_Task to carry out_: Please state how many lines below include the word "minus"; the reply should be the number only.

_Task material_:
Start of Block

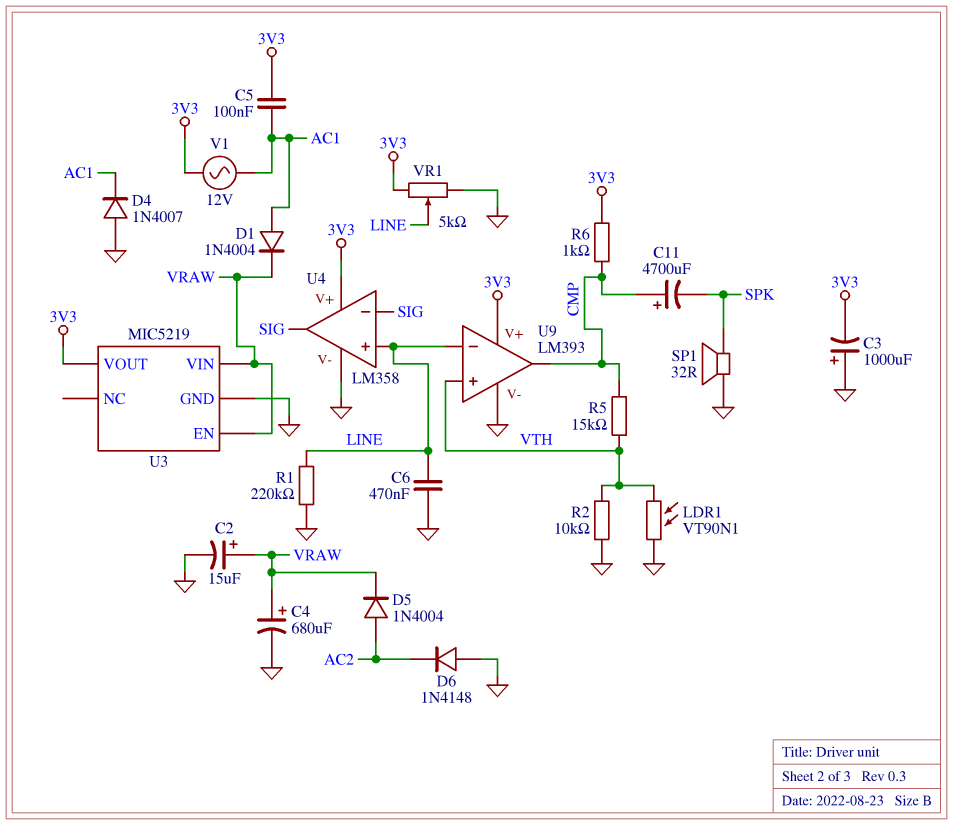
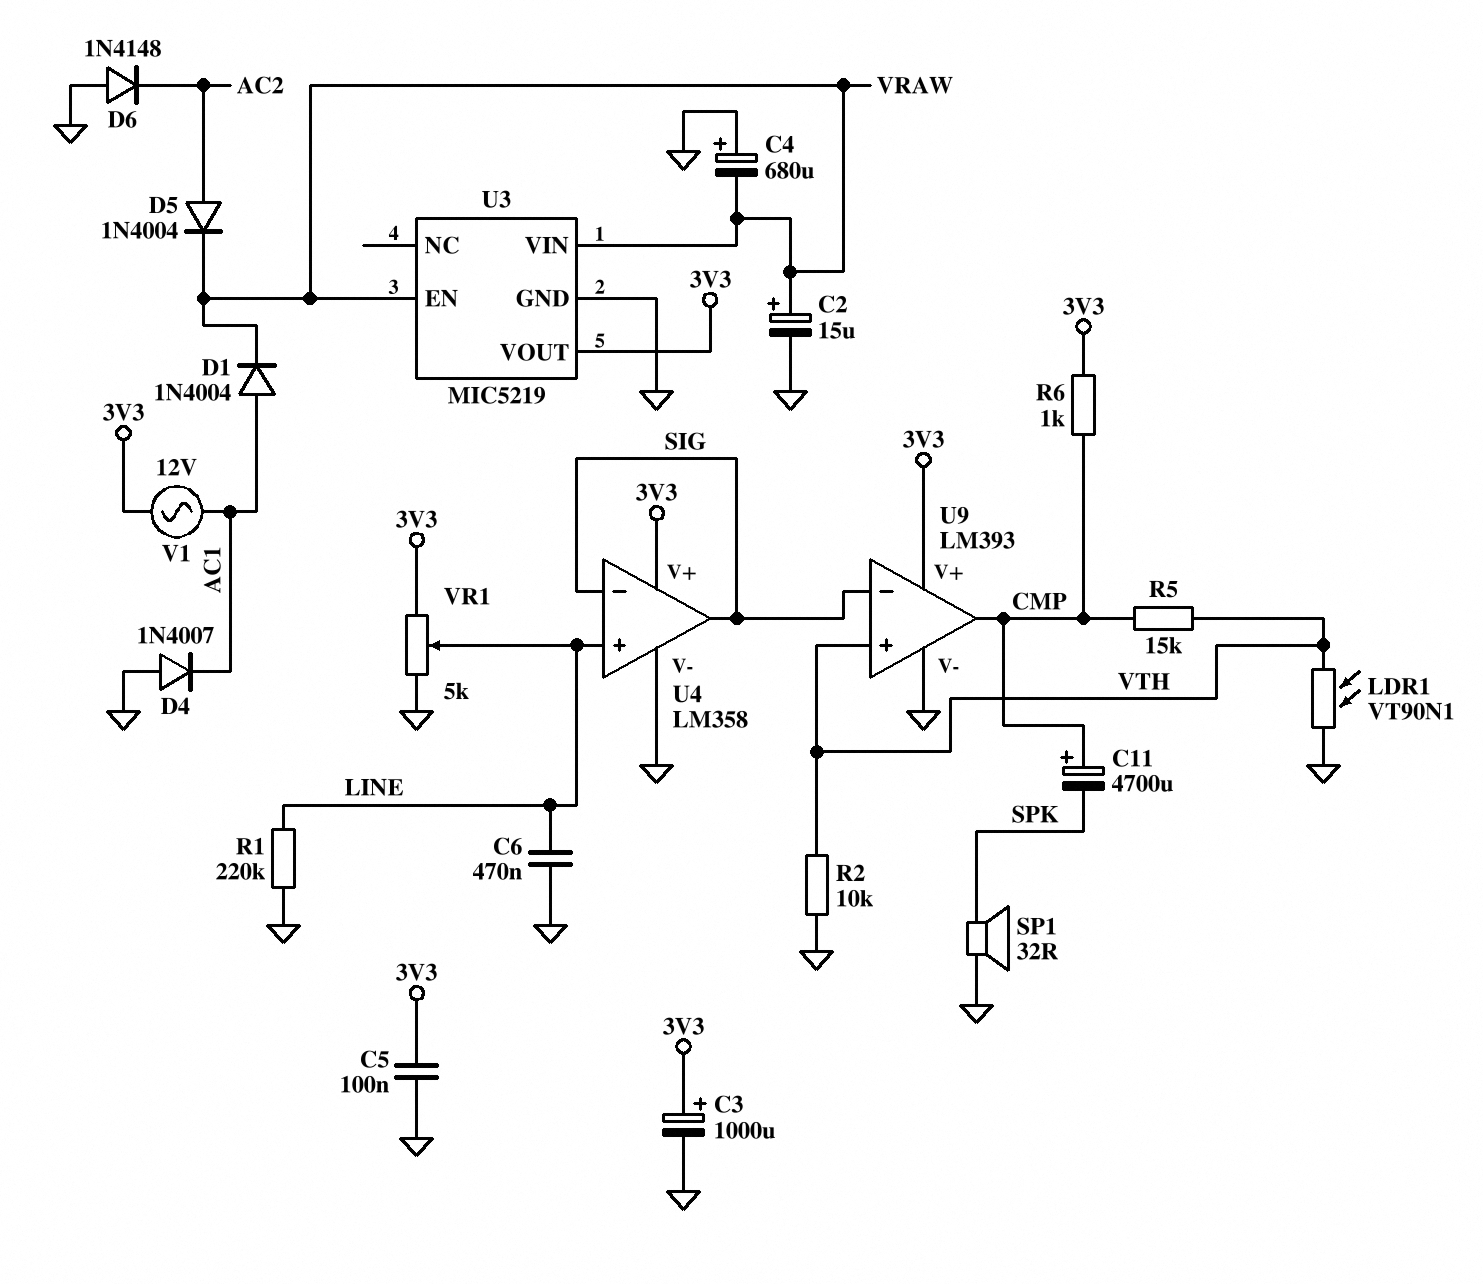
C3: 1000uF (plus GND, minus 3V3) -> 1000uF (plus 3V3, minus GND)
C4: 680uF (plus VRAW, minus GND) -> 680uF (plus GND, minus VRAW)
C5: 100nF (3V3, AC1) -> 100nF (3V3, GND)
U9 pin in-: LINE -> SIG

End of Block
Start of Block

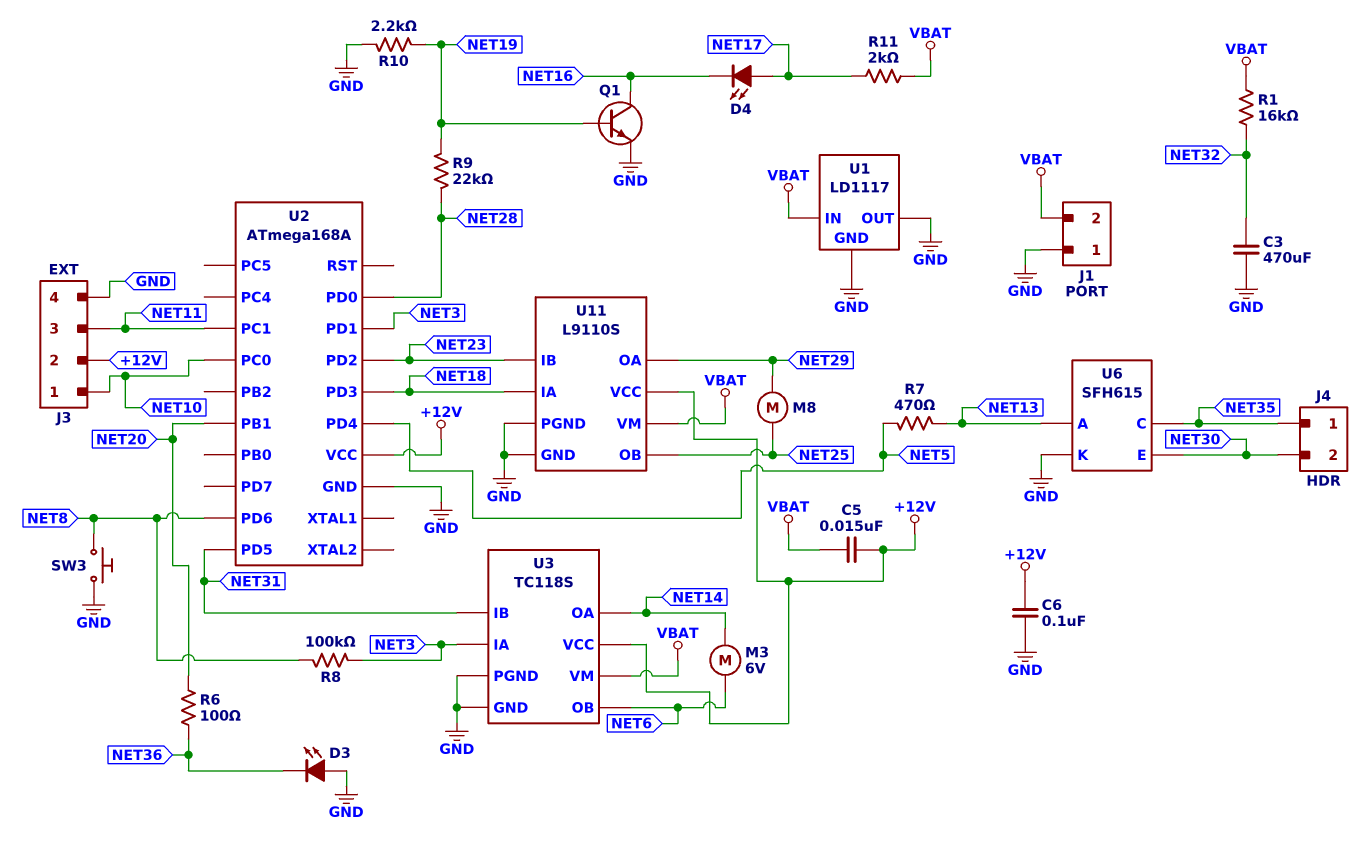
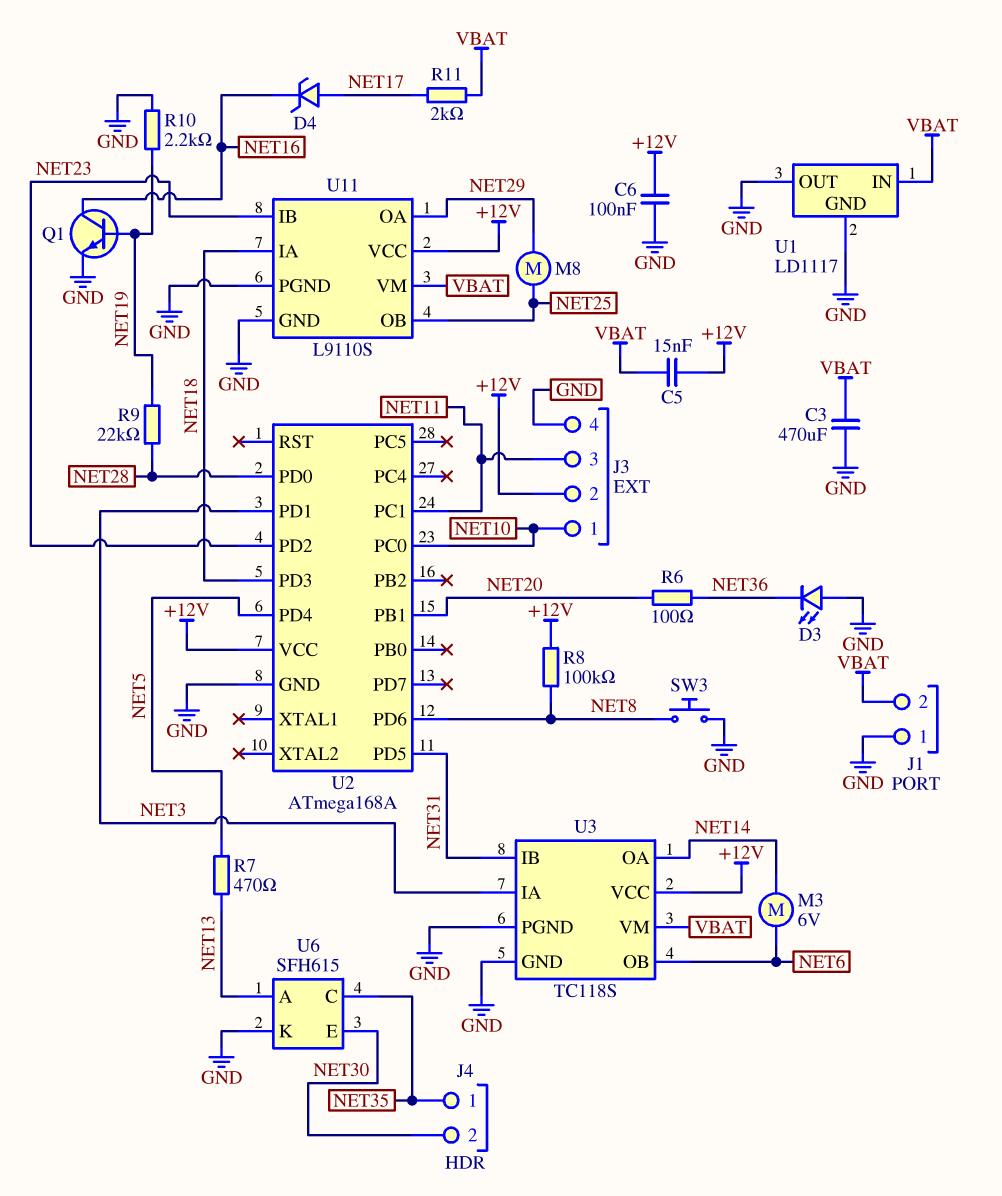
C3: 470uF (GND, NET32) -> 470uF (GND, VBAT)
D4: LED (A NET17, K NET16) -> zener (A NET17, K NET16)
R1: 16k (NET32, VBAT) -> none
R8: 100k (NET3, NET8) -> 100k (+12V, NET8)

End of Block

_Your response_: 2